▶ [What to work on]
Retype the records below from their first line through the line containing "repainted | berry", and include nothing else.

▶ [Source data]
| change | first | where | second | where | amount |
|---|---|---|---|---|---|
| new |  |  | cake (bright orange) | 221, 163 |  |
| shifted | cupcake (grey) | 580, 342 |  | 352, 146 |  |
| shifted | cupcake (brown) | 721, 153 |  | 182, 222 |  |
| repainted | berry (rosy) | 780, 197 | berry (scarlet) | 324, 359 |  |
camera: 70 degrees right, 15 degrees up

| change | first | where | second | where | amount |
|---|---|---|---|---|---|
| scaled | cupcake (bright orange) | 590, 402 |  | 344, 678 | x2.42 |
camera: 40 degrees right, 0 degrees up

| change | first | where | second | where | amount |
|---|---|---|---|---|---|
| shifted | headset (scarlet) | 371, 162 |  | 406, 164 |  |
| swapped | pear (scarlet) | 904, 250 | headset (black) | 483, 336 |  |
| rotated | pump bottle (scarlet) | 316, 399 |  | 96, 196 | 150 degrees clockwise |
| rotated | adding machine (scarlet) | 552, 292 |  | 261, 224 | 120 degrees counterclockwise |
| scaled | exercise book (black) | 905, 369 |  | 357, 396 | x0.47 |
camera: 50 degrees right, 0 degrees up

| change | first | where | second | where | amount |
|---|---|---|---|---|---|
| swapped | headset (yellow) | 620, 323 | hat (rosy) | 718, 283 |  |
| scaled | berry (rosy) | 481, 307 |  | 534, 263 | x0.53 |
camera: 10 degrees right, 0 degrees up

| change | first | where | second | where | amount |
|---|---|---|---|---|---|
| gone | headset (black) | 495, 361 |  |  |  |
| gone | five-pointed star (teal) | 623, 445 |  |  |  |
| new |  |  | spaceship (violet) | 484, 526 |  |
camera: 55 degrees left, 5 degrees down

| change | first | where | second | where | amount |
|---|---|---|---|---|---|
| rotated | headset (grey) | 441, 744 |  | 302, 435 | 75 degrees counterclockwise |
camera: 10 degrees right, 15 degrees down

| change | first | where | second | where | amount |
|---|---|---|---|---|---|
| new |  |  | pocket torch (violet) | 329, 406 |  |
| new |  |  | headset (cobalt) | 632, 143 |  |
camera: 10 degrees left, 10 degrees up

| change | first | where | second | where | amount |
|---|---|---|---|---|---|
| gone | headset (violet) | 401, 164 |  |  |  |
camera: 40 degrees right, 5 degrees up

▶ [Final answer]
| change | first | where | second | where | amount |
|---|---|---|---|---|---|
| new |  |  | cake (bright orange) | 221, 163 |  |
| shifted | cupcake (grey) | 580, 342 |  | 352, 146 |  |
| shifted | cupcake (brown) | 721, 153 |  | 182, 222 |  |
| repainted | berry (rosy) | 780, 197 | berry (scarlet) | 324, 359 |  |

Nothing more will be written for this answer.